Task goal ::
Return the listing below exactly, with the pictures dropped.

Source material ::
━━━━━━━━━━━━━━━━━━━━━━━━━━━━━━
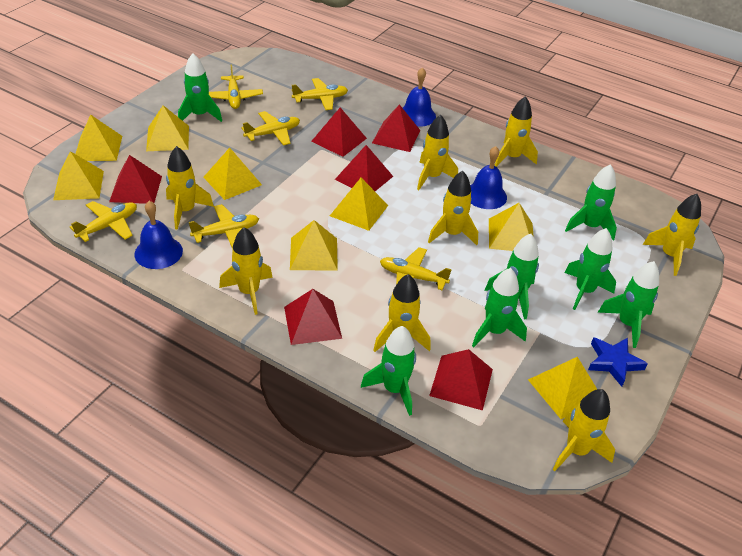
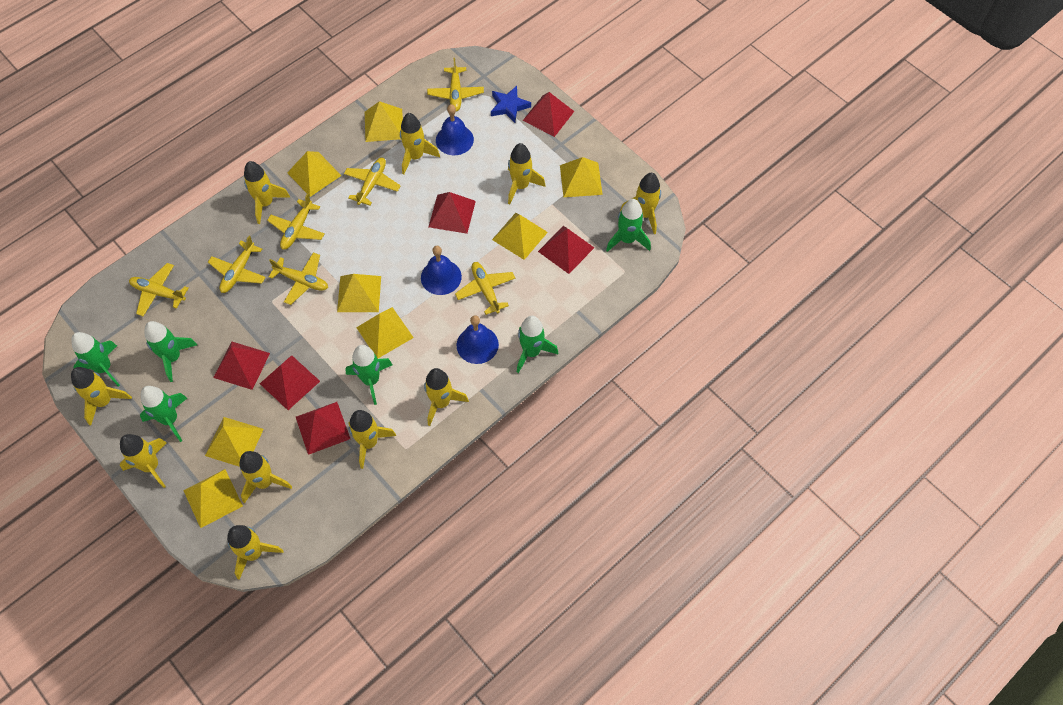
green rocket: 7 -> 6
yellow plane: 6 -> 7
yellow rocket: 8 -> 10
━━━━━━━━━━━━━━━━━━━━━━━━━━━━━━
Written solution ::
green rocket: 7 -> 6
yellow plane: 6 -> 7
yellow rocket: 8 -> 10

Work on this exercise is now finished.